▶ Dataset records
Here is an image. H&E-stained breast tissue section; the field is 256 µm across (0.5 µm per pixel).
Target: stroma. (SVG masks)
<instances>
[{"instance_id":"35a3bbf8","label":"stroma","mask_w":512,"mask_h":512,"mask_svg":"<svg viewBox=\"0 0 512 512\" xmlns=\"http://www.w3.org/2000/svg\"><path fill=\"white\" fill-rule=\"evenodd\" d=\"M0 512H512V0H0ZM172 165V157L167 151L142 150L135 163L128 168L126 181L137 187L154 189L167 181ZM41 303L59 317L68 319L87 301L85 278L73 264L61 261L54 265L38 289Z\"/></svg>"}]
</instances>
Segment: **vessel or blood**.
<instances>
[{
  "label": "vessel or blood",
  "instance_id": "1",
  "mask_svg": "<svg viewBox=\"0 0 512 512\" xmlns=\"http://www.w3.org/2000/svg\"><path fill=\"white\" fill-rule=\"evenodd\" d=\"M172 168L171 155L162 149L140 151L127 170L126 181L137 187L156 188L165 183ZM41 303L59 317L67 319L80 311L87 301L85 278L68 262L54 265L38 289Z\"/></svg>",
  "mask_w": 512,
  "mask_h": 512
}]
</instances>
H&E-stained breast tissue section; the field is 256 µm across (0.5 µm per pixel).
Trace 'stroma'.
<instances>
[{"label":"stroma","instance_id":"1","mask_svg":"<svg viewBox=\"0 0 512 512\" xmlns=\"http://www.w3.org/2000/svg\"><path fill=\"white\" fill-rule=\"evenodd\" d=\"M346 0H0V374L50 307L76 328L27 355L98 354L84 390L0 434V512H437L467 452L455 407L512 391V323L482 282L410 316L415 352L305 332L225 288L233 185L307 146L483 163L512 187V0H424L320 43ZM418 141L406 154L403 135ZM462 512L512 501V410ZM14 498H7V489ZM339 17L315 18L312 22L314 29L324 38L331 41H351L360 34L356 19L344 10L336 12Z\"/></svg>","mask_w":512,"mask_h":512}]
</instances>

▶ EXERCISE DESCRIPTION
Locate the word "section" in the records and collect each line it appears in.

▶ SOLVED EXERCISE
Here is an image. H&E-stained breast tissue section; the field is 256 µm across (0.5 µm per pixel).
H&E-stained breast tissue section; the field is 256 µm across (0.5 µm per pixel).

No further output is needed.